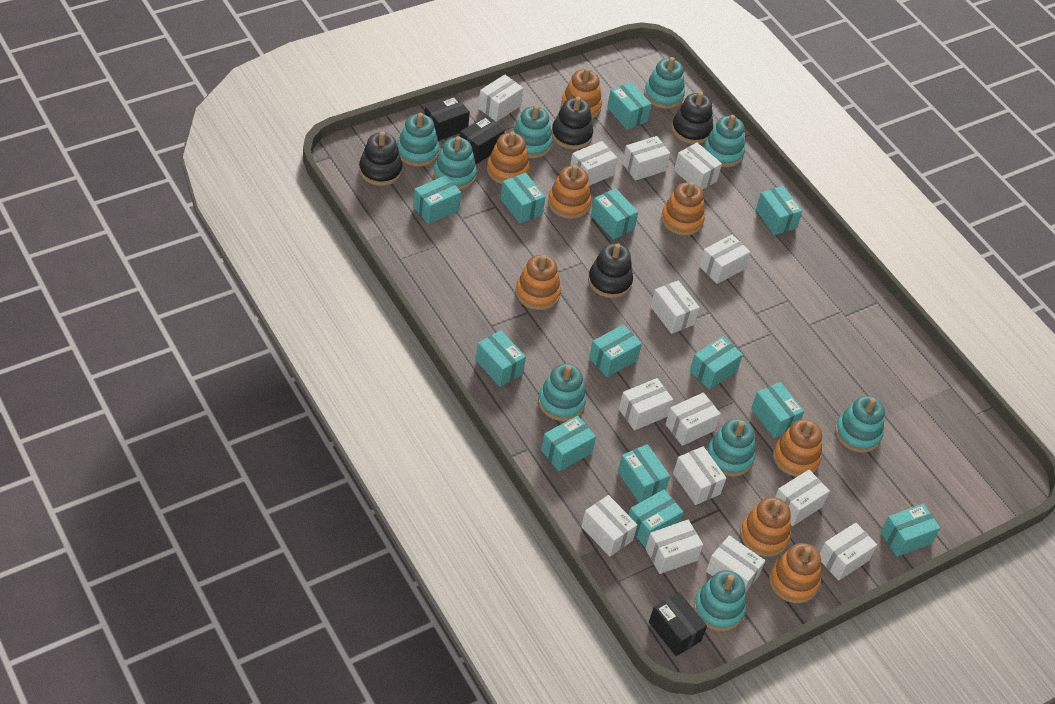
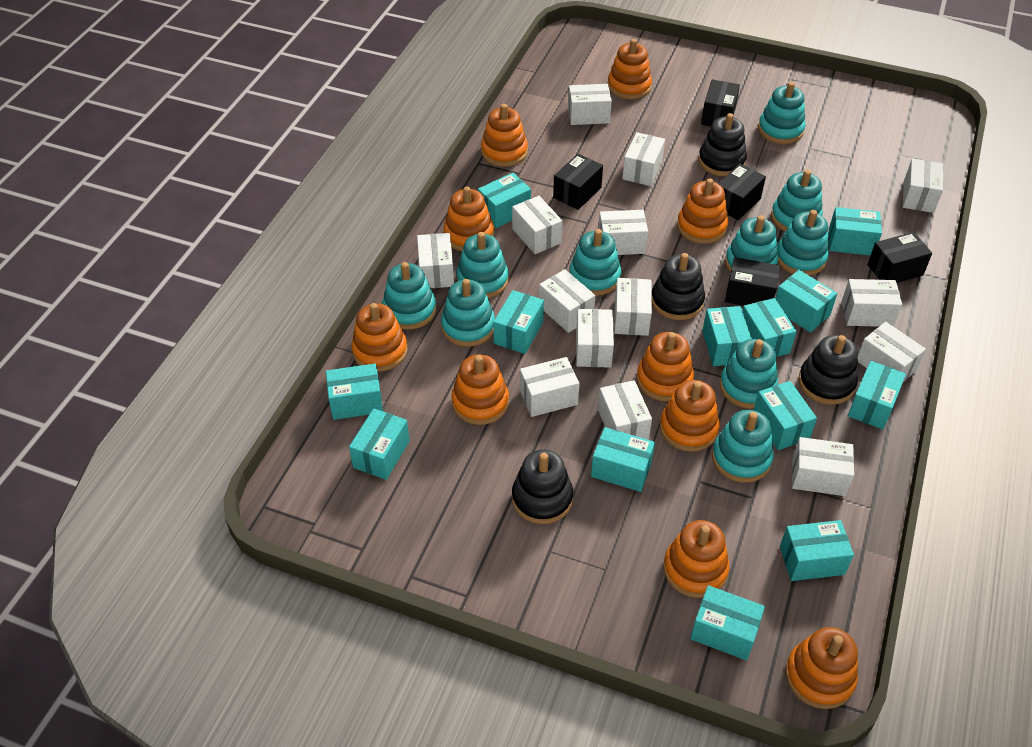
black box: 3 -> 5
orange stacking toy: 8 -> 10
turquoise stacking toy: 9 -> 10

> Work instruction: Each line of the data that contains "stacking" belongs in the answer.

> Solution to the problem:
orange stacking toy: 8 -> 10
turquoise stacking toy: 9 -> 10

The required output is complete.